The answer must be one number: the count of lines in the data below that include "portefeuille".

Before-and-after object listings

┄┄┄┄┄┄┄┄┄┄

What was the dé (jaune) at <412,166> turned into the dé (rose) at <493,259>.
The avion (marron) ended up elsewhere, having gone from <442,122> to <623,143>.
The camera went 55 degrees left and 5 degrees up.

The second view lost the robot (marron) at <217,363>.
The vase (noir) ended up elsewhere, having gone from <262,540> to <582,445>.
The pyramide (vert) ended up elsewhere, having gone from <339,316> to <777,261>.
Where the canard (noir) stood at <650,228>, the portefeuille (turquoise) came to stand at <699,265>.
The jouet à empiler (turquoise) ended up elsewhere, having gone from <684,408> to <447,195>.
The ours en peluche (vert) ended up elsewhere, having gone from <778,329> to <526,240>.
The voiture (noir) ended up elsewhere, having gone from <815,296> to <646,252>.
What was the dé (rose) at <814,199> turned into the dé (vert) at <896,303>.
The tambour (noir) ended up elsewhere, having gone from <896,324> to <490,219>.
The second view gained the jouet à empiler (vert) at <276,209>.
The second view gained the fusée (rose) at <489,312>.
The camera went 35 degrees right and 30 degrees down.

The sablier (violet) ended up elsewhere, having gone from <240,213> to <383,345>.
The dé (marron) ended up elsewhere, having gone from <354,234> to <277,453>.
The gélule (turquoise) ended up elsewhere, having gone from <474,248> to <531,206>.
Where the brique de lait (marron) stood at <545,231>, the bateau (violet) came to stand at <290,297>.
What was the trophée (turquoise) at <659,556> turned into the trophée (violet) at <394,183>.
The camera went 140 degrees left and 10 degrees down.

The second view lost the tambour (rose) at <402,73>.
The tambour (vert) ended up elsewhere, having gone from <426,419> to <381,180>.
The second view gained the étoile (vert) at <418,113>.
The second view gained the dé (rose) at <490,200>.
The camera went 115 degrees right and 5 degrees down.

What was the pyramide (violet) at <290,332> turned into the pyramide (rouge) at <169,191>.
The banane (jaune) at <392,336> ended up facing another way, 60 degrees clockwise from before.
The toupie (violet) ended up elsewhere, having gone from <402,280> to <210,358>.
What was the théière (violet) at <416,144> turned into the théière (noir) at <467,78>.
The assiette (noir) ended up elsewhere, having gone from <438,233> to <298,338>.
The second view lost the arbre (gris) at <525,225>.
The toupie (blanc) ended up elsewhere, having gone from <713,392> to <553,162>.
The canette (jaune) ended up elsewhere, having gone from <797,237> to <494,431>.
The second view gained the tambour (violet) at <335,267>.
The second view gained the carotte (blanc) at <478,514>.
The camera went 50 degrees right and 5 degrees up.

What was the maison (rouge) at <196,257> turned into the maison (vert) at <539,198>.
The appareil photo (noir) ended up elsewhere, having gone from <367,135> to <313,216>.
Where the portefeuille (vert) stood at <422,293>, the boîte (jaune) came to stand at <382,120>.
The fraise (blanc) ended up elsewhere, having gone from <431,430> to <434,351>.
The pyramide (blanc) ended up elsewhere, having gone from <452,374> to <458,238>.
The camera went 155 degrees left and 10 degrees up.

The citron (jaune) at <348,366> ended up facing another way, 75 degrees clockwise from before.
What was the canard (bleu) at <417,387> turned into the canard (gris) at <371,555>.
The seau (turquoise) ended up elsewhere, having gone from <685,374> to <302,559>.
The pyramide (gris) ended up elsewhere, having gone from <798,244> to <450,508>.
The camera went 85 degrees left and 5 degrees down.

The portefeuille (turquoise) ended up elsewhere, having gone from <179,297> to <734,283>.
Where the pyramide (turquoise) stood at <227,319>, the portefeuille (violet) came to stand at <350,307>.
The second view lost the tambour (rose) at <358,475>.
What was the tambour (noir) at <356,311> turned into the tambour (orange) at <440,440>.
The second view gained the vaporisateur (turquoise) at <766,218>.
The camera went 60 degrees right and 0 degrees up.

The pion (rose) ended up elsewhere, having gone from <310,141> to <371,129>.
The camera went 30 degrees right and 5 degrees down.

┄┄┄┄┄┄┄┄┄┄

- **Response to the exercise**
4